> _Work required_
If an entry holds a picture, leave the picture out and copy the rest of the listing exactly.

*** Block opens ***

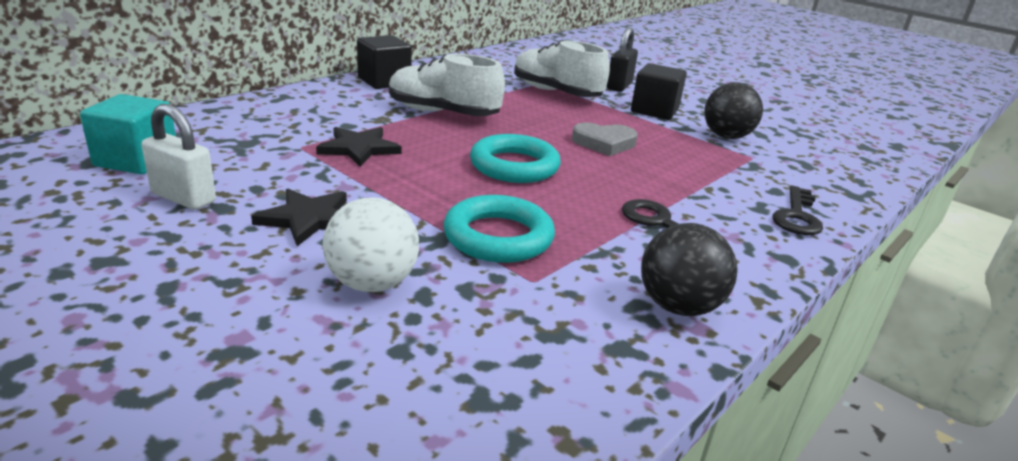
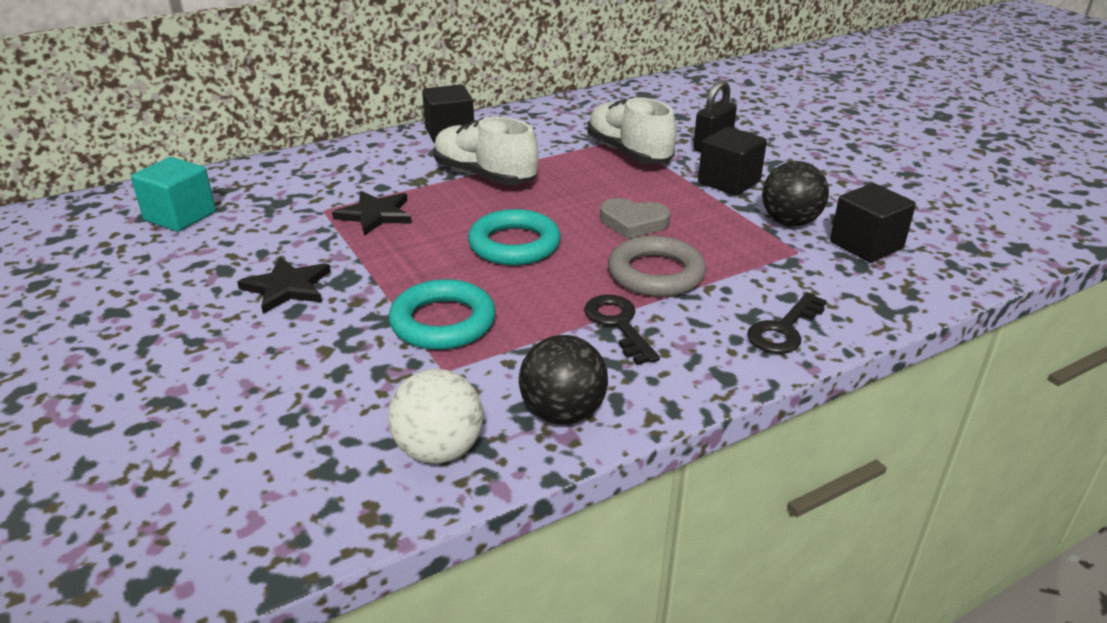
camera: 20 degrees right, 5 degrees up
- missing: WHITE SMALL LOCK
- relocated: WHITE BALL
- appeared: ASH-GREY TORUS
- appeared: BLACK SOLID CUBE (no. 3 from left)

*** Block closes ***

> _Response to the task_
camera: 20 degrees right, 5 degrees up
- missing: WHITE SMALL LOCK
- relocated: WHITE BALL
- appeared: ASH-GREY TORUS
- appeared: BLACK SOLID CUBE (no. 3 from left)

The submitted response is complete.